- [Given exercise]
Set down exactly, and only, the lines from the one with "Mask anything matching '**stroma**'." to the final line of the entries, both included.

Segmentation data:
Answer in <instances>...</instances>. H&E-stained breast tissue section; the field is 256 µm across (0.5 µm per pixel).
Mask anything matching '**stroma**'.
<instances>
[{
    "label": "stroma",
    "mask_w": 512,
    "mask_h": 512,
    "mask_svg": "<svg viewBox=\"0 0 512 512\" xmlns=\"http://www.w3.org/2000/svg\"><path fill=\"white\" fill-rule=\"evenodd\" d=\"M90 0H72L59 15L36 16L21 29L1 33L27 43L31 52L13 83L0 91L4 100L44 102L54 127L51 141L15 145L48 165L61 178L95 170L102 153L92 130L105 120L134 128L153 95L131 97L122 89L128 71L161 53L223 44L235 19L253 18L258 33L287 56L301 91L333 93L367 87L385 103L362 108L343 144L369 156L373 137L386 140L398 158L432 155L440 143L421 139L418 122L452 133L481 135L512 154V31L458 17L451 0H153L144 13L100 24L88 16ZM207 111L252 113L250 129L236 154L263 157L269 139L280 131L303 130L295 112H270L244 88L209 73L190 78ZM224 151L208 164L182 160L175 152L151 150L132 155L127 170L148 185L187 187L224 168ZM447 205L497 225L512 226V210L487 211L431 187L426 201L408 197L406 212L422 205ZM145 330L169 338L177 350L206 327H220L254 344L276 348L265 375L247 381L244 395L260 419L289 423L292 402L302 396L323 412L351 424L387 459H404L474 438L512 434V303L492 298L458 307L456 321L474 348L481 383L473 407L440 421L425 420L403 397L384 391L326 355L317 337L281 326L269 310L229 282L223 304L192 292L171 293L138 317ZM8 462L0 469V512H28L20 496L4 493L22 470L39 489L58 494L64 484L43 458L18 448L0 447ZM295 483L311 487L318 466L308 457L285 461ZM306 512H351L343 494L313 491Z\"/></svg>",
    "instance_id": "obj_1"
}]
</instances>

- [Final result]
Mask anything matching '**stroma**'.
<instances>
[{
    "label": "stroma",
    "mask_w": 512,
    "mask_h": 512,
    "mask_svg": "<svg viewBox=\"0 0 512 512\" xmlns=\"http://www.w3.org/2000/svg\"><path fill=\"white\" fill-rule=\"evenodd\" d=\"M90 0H72L59 15L36 16L21 29L1 33L27 43L31 52L13 83L0 91L4 100L44 102L54 127L51 141L15 145L48 165L61 178L95 170L102 153L92 130L105 120L134 128L153 95L131 97L122 89L128 71L161 53L223 44L235 19L253 18L258 33L287 56L301 91L333 93L367 87L385 103L362 108L343 144L369 156L373 137L386 140L398 158L432 155L440 143L421 139L418 122L452 133L481 135L512 154V31L458 17L451 0H153L144 13L100 24L88 16ZM207 111L252 113L250 129L236 154L263 157L269 139L280 131L303 130L295 112H270L244 88L209 73L190 78ZM224 151L208 164L182 160L175 152L151 150L132 155L127 170L148 185L187 187L224 168ZM447 205L497 225L512 226V210L487 211L431 187L426 201L408 197L406 212L422 205ZM145 330L169 338L177 350L206 327H220L254 344L276 348L265 375L247 381L244 395L260 419L289 423L292 402L302 396L323 412L351 424L387 459H404L474 438L512 434V303L492 298L458 307L456 321L474 348L481 383L473 407L440 421L425 420L403 397L384 391L326 355L317 337L281 326L269 310L229 282L223 304L192 292L171 293L138 317ZM8 462L0 469V512H28L20 496L4 493L22 470L39 489L58 494L64 484L43 458L18 448L0 447ZM295 483L311 487L318 466L308 457L285 461ZM306 512H351L343 494L313 491Z\"/></svg>",
    "instance_id": "obj_1"
}]
</instances>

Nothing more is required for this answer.